Return every line of the listing below, unchanged, from its first line to the line holding "DHT2 pin DATA: B9 -> B7", that line included.
── Material provided
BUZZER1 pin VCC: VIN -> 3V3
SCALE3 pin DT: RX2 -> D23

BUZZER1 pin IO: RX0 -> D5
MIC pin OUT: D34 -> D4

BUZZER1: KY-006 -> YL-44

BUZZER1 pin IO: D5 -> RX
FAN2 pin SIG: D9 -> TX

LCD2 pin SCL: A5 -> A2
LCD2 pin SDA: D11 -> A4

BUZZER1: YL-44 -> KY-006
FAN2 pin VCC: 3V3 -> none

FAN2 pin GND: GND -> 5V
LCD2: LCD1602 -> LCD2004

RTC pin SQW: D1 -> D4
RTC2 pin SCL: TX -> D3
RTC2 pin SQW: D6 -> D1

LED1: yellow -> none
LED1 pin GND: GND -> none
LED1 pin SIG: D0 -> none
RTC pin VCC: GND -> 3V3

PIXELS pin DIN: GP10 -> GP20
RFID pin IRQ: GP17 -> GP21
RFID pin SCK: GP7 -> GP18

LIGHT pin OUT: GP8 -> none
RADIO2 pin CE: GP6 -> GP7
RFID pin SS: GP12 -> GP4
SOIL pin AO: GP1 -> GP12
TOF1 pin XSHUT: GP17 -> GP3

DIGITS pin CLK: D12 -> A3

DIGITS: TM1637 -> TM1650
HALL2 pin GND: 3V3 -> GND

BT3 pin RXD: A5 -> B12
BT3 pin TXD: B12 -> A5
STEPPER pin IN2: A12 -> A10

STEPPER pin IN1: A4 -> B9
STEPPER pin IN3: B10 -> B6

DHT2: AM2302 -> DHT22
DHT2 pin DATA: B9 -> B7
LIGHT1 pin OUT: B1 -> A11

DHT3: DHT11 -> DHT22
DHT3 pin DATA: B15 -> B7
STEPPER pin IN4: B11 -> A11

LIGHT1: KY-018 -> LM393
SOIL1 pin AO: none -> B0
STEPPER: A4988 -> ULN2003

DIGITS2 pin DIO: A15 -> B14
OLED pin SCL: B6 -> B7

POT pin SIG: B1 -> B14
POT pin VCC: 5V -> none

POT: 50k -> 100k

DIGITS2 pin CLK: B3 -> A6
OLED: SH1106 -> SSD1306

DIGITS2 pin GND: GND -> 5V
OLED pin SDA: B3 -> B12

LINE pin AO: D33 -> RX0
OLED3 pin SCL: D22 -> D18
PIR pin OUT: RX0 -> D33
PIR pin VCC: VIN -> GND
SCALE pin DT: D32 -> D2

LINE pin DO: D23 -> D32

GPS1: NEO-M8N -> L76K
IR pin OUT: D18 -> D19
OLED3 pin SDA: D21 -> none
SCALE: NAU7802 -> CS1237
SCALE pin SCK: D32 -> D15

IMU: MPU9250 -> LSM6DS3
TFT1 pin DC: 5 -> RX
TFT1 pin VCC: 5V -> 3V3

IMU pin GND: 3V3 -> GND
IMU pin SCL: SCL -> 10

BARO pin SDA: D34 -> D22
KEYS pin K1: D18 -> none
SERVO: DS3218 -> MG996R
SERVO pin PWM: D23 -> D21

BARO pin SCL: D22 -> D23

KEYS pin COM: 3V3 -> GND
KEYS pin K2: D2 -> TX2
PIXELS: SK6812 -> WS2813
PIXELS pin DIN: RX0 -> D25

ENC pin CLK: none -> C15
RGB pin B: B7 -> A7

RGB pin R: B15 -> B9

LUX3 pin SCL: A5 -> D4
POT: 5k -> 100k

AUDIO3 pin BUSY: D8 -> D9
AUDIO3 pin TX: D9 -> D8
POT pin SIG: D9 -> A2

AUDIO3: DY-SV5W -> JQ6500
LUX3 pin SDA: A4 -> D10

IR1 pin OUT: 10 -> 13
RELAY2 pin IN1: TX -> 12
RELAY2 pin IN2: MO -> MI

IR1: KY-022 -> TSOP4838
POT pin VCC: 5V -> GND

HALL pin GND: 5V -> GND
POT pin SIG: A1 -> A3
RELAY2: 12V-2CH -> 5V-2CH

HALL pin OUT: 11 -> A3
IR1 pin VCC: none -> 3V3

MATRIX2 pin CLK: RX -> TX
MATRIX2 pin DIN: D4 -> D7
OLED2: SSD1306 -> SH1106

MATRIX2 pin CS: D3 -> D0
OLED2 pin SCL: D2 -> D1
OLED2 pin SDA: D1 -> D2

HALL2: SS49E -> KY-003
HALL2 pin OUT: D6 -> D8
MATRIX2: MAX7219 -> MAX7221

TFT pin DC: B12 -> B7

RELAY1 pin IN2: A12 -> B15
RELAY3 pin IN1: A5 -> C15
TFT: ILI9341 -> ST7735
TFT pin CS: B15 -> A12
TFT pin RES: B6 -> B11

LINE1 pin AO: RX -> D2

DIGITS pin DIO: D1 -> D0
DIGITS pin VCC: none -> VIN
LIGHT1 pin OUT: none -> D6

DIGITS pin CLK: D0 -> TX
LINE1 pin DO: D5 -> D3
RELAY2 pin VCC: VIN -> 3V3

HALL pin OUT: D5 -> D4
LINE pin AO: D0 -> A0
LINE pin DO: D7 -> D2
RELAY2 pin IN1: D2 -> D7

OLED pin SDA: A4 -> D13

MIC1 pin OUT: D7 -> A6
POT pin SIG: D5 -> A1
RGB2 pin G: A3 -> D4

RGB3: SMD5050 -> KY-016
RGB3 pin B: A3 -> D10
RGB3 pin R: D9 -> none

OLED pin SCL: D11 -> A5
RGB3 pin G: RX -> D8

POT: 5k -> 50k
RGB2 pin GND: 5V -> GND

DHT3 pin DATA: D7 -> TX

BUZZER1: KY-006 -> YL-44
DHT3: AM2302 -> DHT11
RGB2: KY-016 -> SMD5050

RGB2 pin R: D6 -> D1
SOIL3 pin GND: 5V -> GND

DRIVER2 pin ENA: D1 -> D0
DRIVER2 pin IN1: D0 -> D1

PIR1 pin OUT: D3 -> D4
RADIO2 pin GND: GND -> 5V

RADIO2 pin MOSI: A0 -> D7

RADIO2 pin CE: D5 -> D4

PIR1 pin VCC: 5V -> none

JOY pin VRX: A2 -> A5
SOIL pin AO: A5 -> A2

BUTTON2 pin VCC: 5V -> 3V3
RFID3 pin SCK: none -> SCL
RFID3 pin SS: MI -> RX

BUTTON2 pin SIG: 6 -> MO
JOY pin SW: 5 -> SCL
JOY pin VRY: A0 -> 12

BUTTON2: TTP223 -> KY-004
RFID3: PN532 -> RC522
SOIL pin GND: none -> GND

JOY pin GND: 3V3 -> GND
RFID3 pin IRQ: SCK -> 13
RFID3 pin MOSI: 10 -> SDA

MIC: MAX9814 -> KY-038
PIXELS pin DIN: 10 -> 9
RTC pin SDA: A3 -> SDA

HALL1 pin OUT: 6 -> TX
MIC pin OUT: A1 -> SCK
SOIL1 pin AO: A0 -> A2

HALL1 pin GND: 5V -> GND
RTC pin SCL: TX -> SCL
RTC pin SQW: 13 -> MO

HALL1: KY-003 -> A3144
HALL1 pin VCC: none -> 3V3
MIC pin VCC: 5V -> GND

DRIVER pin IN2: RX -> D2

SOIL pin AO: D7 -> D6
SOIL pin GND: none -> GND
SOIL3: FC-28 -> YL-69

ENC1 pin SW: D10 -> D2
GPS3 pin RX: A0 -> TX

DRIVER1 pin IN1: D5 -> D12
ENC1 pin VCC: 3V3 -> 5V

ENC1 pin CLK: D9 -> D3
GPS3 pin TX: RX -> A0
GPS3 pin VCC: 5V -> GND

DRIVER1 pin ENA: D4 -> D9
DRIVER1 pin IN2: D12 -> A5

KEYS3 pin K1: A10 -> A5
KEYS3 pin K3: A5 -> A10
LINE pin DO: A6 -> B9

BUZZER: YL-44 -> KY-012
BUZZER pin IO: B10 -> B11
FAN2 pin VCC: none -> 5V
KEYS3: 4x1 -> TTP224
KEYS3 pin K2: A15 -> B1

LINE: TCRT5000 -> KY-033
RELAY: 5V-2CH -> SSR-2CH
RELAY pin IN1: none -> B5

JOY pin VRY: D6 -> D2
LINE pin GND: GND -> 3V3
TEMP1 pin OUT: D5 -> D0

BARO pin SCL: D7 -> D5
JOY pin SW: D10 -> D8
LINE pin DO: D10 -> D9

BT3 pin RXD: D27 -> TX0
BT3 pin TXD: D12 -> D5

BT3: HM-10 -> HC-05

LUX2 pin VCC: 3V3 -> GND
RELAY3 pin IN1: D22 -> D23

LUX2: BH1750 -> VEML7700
────
▸ The answer:
BUZZER1 pin VCC: VIN -> 3V3
SCALE3 pin DT: RX2 -> D23

BUZZER1 pin IO: RX0 -> D5
MIC pin OUT: D34 -> D4

BUZZER1: KY-006 -> YL-44

BUZZER1 pin IO: D5 -> RX
FAN2 pin SIG: D9 -> TX

LCD2 pin SCL: A5 -> A2
LCD2 pin SDA: D11 -> A4

BUZZER1: YL-44 -> KY-006
FAN2 pin VCC: 3V3 -> none

FAN2 pin GND: GND -> 5V
LCD2: LCD1602 -> LCD2004

RTC pin SQW: D1 -> D4
RTC2 pin SCL: TX -> D3
RTC2 pin SQW: D6 -> D1

LED1: yellow -> none
LED1 pin GND: GND -> none
LED1 pin SIG: D0 -> none
RTC pin VCC: GND -> 3V3

PIXELS pin DIN: GP10 -> GP20
RFID pin IRQ: GP17 -> GP21
RFID pin SCK: GP7 -> GP18

LIGHT pin OUT: GP8 -> none
RADIO2 pin CE: GP6 -> GP7
RFID pin SS: GP12 -> GP4
SOIL pin AO: GP1 -> GP12
TOF1 pin XSHUT: GP17 -> GP3

DIGITS pin CLK: D12 -> A3

DIGITS: TM1637 -> TM1650
HALL2 pin GND: 3V3 -> GND

BT3 pin RXD: A5 -> B12
BT3 pin TXD: B12 -> A5
STEPPER pin IN2: A12 -> A10

STEPPER pin IN1: A4 -> B9
STEPPER pin IN3: B10 -> B6

DHT2: AM2302 -> DHT22
DHT2 pin DATA: B9 -> B7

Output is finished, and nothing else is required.